DATA EXCERPTS:
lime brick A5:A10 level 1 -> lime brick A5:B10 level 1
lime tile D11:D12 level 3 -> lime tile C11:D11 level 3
==
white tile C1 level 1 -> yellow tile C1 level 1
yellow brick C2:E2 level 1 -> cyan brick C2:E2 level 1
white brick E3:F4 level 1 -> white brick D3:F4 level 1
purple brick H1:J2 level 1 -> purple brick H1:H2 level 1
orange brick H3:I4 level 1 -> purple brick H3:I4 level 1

EXERCISE AIM: Starting at the line that has "purple brick H1:J2" in the records above, restate word for word every line until the one that has "orange brick H3:I4", and include that one as well.

YOUR RESPONSE:
purple brick H1:J2 level 1 -> purple brick H1:H2 level 1
orange brick H3:I4 level 1 -> purple brick H3:I4 level 1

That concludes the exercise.